▸ BRIEF: Exact reproduction required: the lines below from the line with "none -> black brick A3:C3 level 1" to the line with "none -> purple brick D2:G2 level 1", both ends included, and no others.

Coordinate-based change listings:

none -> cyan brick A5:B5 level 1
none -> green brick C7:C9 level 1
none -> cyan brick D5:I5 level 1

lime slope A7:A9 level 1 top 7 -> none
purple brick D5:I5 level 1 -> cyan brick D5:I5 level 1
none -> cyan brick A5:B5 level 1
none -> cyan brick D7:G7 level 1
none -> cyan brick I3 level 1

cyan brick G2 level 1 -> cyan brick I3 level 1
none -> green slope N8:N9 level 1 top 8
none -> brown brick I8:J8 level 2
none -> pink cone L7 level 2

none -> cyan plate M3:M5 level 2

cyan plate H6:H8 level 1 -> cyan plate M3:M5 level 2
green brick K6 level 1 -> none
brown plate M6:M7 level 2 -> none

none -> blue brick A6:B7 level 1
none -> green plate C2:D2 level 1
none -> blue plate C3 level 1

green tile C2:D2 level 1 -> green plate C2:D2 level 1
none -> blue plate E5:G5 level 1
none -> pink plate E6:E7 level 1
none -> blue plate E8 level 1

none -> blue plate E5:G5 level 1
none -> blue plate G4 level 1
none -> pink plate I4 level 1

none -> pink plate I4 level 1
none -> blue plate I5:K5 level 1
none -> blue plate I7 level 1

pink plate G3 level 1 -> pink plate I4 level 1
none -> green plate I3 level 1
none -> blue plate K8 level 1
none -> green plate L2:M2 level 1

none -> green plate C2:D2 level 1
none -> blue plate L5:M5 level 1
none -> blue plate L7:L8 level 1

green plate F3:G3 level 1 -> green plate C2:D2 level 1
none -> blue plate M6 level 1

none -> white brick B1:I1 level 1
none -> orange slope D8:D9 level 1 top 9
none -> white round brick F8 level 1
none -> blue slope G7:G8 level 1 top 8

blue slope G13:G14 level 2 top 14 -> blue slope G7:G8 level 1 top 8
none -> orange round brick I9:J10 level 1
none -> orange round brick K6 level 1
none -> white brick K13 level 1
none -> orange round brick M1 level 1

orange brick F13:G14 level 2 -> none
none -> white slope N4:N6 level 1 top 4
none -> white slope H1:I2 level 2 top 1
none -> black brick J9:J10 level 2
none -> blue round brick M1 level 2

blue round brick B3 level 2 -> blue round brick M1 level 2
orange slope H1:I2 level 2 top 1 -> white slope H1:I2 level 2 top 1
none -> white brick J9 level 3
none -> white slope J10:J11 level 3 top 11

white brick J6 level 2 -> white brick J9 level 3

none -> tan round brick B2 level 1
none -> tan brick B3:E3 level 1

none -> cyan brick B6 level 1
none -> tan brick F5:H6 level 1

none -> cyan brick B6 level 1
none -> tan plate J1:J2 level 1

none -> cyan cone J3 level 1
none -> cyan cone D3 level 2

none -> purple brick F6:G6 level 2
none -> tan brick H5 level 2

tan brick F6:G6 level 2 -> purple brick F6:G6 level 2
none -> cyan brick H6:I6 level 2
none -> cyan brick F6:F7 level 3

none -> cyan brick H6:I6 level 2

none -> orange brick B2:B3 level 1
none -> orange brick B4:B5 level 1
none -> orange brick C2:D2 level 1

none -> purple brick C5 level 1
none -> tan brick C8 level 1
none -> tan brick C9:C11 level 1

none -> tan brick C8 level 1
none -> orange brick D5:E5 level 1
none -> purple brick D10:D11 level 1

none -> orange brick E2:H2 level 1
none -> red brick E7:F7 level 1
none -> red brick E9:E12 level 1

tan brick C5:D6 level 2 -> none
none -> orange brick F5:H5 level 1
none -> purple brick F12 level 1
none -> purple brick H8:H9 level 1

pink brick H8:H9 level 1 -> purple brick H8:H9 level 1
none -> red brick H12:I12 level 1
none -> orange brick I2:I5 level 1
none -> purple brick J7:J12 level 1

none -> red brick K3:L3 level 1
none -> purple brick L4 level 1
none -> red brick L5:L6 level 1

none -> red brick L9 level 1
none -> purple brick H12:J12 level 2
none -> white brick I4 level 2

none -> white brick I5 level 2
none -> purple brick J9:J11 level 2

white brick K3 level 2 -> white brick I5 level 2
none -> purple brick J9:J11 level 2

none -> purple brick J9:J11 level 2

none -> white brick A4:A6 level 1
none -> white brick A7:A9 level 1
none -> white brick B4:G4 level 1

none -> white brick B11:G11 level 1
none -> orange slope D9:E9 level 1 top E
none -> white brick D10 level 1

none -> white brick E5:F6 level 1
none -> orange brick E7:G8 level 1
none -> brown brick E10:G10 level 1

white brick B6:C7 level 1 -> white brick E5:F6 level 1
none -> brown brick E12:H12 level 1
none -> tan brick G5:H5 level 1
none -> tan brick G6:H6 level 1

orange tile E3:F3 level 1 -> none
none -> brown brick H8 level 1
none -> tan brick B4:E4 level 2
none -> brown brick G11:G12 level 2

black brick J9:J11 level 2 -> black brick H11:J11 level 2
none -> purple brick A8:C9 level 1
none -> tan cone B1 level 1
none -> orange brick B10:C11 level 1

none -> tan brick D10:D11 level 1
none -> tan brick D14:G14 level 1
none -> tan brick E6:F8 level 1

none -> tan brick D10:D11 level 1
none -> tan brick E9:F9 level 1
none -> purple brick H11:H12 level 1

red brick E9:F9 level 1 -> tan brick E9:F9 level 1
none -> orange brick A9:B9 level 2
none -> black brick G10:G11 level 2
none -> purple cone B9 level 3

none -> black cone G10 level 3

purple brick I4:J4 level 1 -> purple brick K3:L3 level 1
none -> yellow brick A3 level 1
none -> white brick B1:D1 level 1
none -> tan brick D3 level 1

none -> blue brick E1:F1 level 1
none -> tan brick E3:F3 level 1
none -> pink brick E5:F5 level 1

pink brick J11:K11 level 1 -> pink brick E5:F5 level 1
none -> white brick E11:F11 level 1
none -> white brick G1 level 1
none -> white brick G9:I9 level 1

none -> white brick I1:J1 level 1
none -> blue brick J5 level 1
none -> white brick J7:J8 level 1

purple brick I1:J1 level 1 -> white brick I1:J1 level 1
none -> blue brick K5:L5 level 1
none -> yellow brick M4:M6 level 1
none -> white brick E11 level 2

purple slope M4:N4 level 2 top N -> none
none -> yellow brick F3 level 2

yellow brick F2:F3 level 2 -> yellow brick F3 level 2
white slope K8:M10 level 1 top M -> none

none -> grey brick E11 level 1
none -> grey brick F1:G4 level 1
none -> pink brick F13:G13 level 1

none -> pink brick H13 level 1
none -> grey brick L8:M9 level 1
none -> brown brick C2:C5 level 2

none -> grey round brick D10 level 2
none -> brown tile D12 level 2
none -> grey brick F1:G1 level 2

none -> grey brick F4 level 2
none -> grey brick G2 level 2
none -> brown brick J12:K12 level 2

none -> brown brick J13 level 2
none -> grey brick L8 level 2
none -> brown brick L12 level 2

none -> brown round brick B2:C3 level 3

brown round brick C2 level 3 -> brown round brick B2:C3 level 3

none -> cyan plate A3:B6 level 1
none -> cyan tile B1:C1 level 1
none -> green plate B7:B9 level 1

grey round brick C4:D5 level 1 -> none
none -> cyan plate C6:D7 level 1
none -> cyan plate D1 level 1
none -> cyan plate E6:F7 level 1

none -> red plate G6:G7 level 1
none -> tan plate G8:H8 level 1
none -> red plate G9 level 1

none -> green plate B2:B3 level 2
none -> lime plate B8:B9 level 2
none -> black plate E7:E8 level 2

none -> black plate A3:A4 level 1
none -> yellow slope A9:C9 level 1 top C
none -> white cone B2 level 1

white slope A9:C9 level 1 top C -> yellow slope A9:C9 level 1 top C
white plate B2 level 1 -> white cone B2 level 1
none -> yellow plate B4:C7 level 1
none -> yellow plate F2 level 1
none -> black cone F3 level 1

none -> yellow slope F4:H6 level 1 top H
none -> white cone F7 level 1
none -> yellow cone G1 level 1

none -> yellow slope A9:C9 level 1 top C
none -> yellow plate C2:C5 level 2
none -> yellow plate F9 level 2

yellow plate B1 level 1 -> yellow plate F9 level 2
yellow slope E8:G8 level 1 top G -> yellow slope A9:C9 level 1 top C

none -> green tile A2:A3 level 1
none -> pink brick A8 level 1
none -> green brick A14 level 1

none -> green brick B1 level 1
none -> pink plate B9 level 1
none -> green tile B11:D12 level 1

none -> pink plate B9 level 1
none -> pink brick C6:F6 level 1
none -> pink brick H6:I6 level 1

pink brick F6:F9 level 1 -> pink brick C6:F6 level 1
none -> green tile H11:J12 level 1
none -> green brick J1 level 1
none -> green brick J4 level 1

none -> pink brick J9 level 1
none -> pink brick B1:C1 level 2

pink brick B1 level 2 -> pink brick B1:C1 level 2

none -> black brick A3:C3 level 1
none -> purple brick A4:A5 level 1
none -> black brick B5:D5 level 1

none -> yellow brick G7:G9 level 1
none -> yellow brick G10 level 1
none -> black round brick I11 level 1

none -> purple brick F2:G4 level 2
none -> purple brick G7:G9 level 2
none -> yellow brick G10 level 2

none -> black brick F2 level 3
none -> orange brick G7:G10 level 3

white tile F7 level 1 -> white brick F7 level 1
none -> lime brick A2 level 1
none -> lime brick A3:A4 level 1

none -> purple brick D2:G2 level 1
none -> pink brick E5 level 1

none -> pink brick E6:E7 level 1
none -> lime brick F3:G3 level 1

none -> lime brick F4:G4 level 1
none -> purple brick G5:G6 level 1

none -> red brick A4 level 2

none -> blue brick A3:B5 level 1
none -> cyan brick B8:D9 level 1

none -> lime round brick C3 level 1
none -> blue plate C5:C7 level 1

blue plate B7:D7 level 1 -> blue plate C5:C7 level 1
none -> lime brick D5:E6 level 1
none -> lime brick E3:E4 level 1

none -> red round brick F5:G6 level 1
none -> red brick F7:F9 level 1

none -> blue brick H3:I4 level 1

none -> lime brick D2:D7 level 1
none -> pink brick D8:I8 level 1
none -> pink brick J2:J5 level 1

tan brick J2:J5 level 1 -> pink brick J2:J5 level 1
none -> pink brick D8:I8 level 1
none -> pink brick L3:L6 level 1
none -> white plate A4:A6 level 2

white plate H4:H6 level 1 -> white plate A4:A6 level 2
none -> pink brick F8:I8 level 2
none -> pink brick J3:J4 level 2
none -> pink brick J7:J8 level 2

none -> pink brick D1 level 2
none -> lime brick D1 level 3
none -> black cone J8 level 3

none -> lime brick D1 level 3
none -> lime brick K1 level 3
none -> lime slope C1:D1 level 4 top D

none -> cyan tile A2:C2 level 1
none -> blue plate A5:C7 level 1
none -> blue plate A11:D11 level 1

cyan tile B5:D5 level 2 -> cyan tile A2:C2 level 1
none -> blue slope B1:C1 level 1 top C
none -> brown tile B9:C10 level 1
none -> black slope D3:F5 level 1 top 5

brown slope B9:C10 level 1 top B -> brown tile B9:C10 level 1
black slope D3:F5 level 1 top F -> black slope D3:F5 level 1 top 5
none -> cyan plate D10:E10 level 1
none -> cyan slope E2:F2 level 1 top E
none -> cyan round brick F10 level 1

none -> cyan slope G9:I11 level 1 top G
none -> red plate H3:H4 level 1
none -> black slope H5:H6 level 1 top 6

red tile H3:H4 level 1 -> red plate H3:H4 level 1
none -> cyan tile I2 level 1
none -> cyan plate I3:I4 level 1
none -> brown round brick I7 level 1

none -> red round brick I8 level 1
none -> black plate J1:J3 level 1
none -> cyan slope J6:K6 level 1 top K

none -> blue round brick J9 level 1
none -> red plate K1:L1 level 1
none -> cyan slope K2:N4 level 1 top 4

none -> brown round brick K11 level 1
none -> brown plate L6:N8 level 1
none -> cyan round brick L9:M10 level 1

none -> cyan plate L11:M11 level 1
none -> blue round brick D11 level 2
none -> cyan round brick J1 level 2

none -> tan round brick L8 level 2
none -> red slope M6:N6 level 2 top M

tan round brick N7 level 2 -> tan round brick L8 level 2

▸ RESULT BELOW:
none -> black brick A3:C3 level 1
none -> purple brick A4:A5 level 1
none -> black brick B5:D5 level 1

none -> yellow brick G7:G9 level 1
none -> yellow brick G10 level 1
none -> black round brick I11 level 1

none -> purple brick F2:G4 level 2
none -> purple brick G7:G9 level 2
none -> yellow brick G10 level 2

none -> black brick F2 level 3
none -> orange brick G7:G10 level 3

white tile F7 level 1 -> white brick F7 level 1
none -> lime brick A2 level 1
none -> lime brick A3:A4 level 1

none -> purple brick D2:G2 level 1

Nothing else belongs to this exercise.